An exact reproduction of all the data is needed, with no images in it.

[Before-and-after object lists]

━━━━━━━━

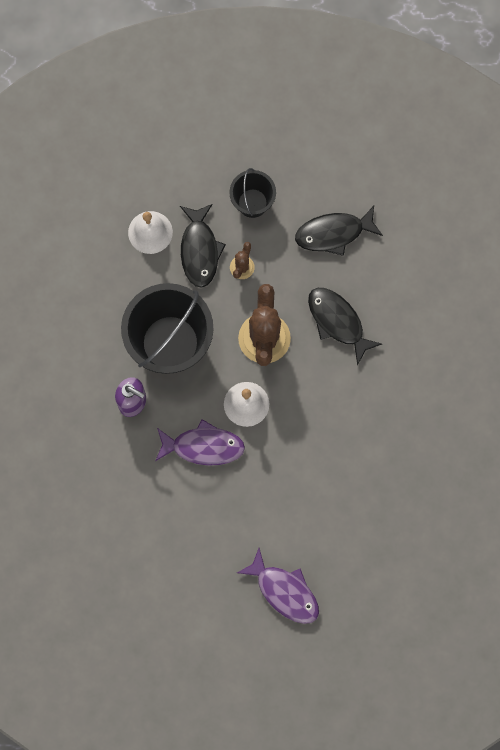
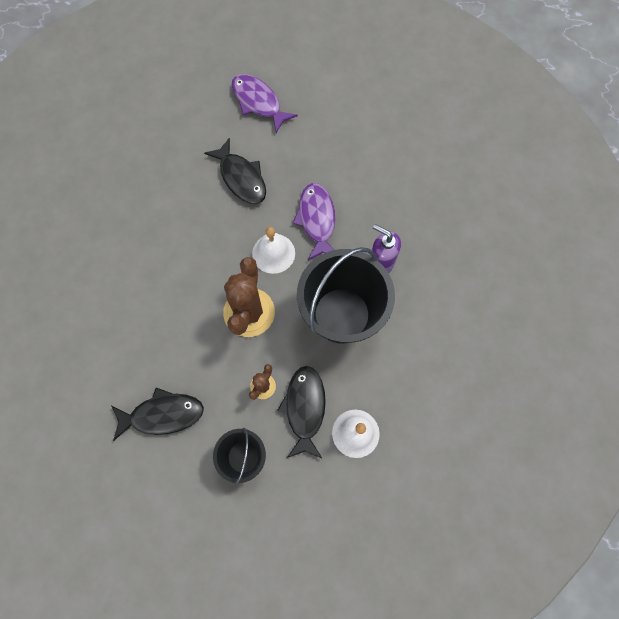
camera: 175 degrees left, 5 degrees down
(203, 446) = (317, 219): purple fish -> purple fish turned 75 degrees clockwise
(338, 322) = (174, 322): black fish -> black fish (241, 178)

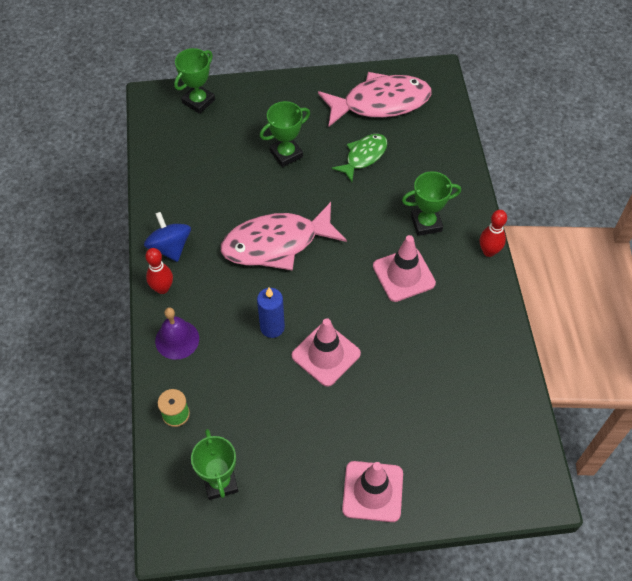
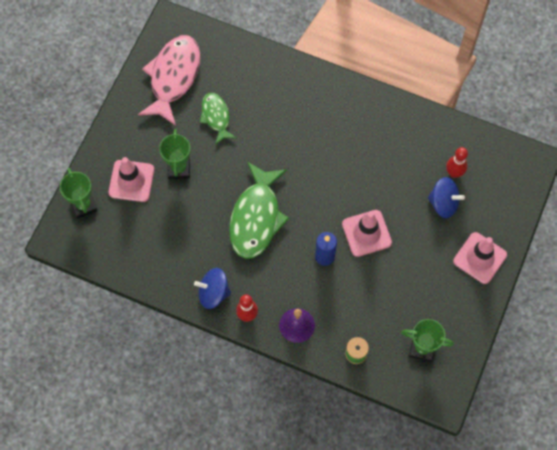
camera: 60 degrees left, 10 degrees up
(276, 243) = (256, 217): pink fish -> green fish
(403, 275) = (334, 149): pink traffic cone -> pink traffic cone (131, 181)
(415, 416) = (443, 203): none -> blue spinning top
(426, 223) = (301, 110): green trophy -> none
(489, 251) = (348, 84): red bowling pin -> red bowling pin (454, 173)

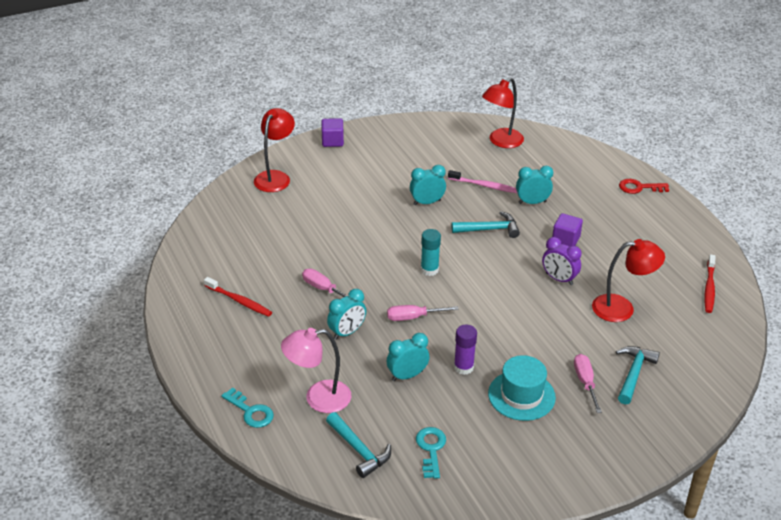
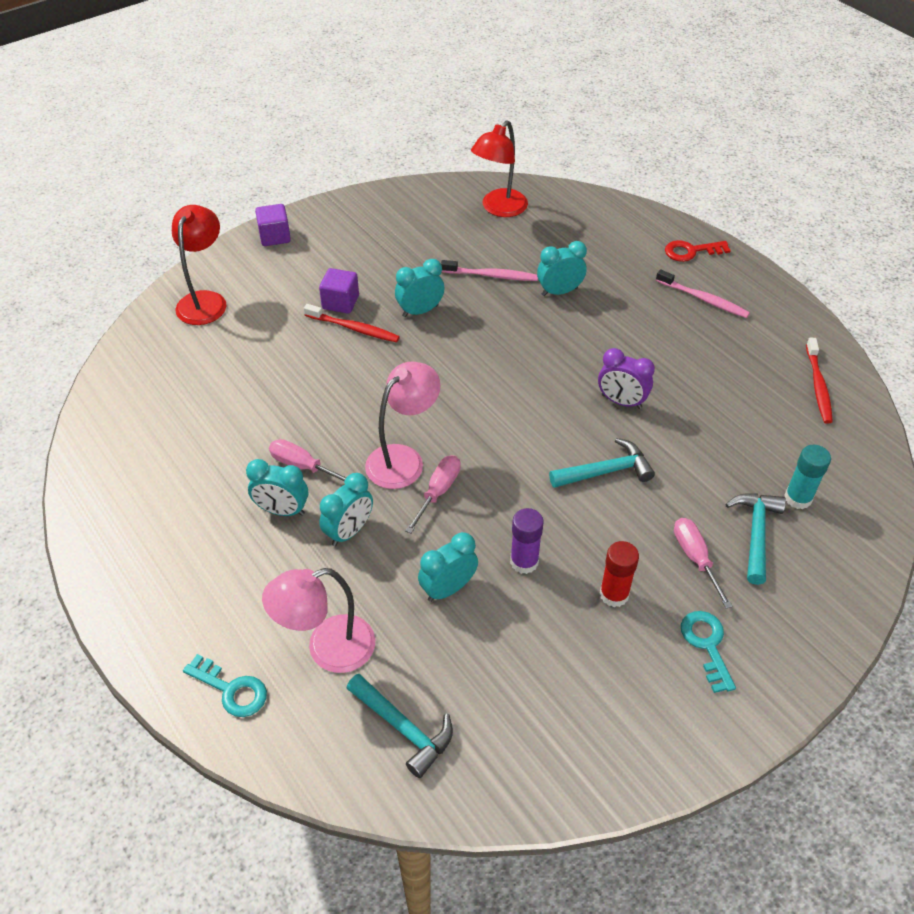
camera: 10 degrees left, 10 degrees up
(239, 301) = (184, 504): red toothbrush -> red toothbrush (353, 328)
(304, 313) = (282, 510): none -> turquoise clock
(394, 294) = (403, 459): none -> pink lamp
(413, 317) = (438, 492): pink screwdriver -> pink screwdriver turned 135 degrees clockwise
(429, 270) = (444, 413): turquoise glue stick -> turquoise glue stick (798, 498)
(431, 449) = (507, 707): turquoise key -> turquoise key (706, 645)
(489, 229) = (512, 340): turquoise hammer -> turquoise hammer (606, 471)
(521, 395) = (614, 594): turquoise hat -> red glue stick
(565, 240) = (616, 341): purple cube -> purple cube (340, 302)
(622, 308) = (714, 434): red lamp -> none
(639, 220) = (703, 299): none -> pink toothbrush

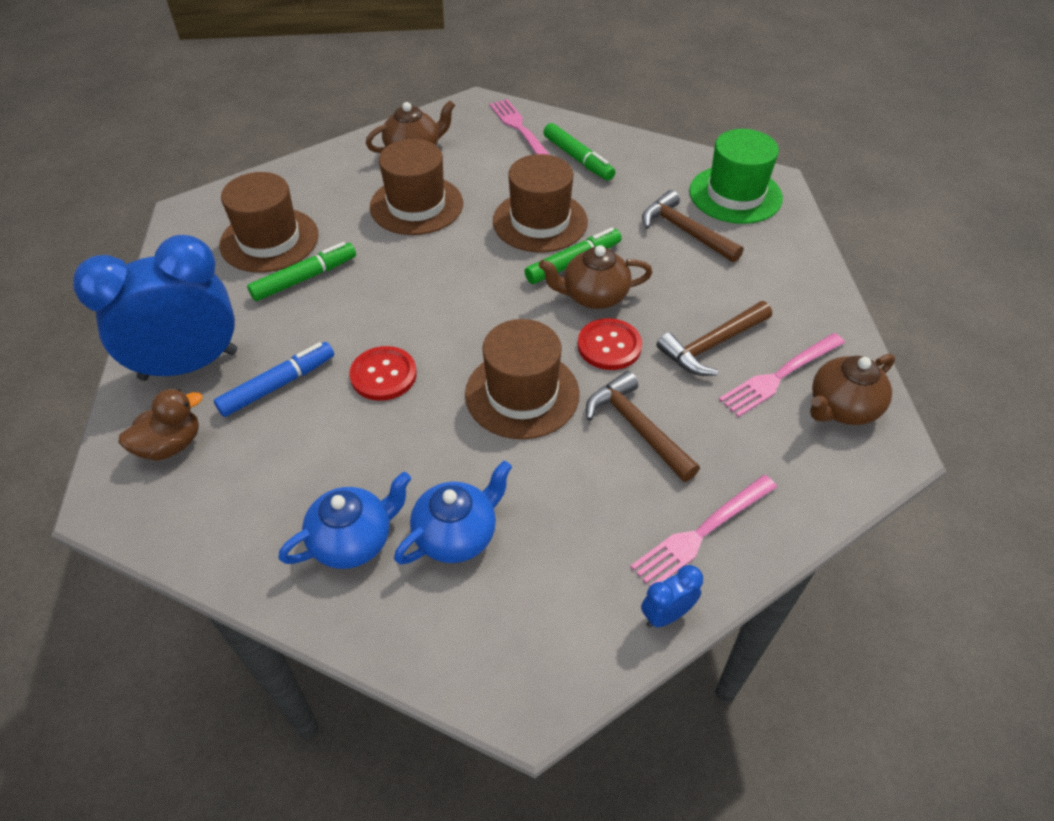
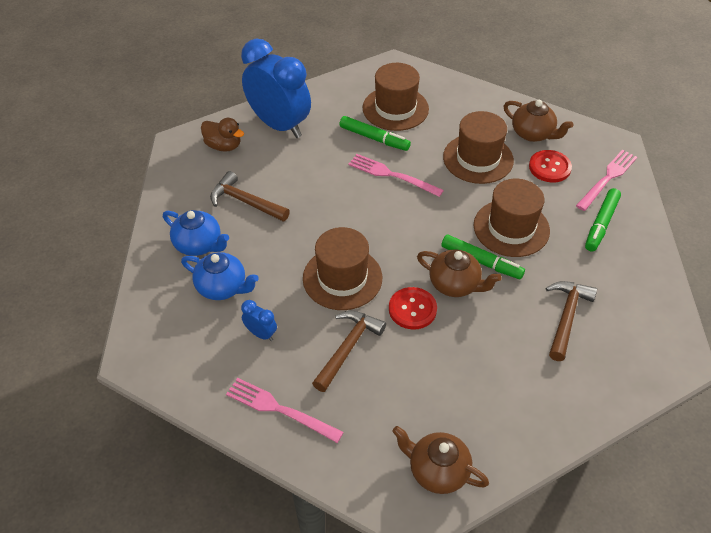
camera: 65 degrees right, 0 degrees up
(278, 385) = (285, 166): blue marker -> none
(383, 375) = (319, 207): red button -> red button (549, 167)
(593, 296) = (455, 284): brown teapot -> brown teapot turned 150 degrees clockwise
(666, 615) = (212, 407): blue clock -> blue clock (261, 334)
(712, 345) = (450, 369): brown hammer -> brown hammer (245, 202)
(735, 194) = (640, 338): green hat -> none
(779, 376) = (446, 421): pink fork -> pink fork (391, 175)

━━━━━━━━

Output for this task =
camera: 175 degrees left, 5 degrees down
(203, 446) = (317, 219): purple fish -> purple fish turned 75 degrees clockwise
(338, 322) = (174, 322): black fish -> black fish (241, 178)

camera: 60 degrees left, 10 degrees up
(276, 243) = (256, 217): pink fish -> green fish
(403, 275) = (334, 149): pink traffic cone -> pink traffic cone (131, 181)
(415, 416) = (443, 203): none -> blue spinning top
(426, 223) = (301, 110): green trophy -> none
(489, 251) = (348, 84): red bowling pin -> red bowling pin (454, 173)

camera: 10 degrees left, 10 degrees up
(239, 301) = (184, 504): red toothbrush -> red toothbrush (353, 328)
(304, 313) = (282, 510): none -> turquoise clock
(394, 294) = (403, 459): none -> pink lamp
(413, 317) = (438, 492): pink screwdriver -> pink screwdriver turned 135 degrees clockwise
(429, 270) = (444, 413): turquoise glue stick -> turquoise glue stick (798, 498)
(431, 449) = (507, 707): turquoise key -> turquoise key (706, 645)
(489, 229) = (512, 340): turquoise hammer -> turquoise hammer (606, 471)
(521, 395) = (614, 594): turquoise hat -> red glue stick
(565, 240) = (616, 341): purple cube -> purple cube (340, 302)
(622, 308) = (714, 434): red lamp -> none
(639, 220) = (703, 299): none -> pink toothbrush

camera: 65 degrees right, 0 degrees up
(278, 385) = (285, 166): blue marker -> none
(383, 375) = (319, 207): red button -> red button (549, 167)
(593, 296) = (455, 284): brown teapot -> brown teapot turned 150 degrees clockwise
(666, 615) = (212, 407): blue clock -> blue clock (261, 334)
(712, 345) = (450, 369): brown hammer -> brown hammer (245, 202)
(735, 194) = (640, 338): green hat -> none
(779, 376) = (446, 421): pink fork -> pink fork (391, 175)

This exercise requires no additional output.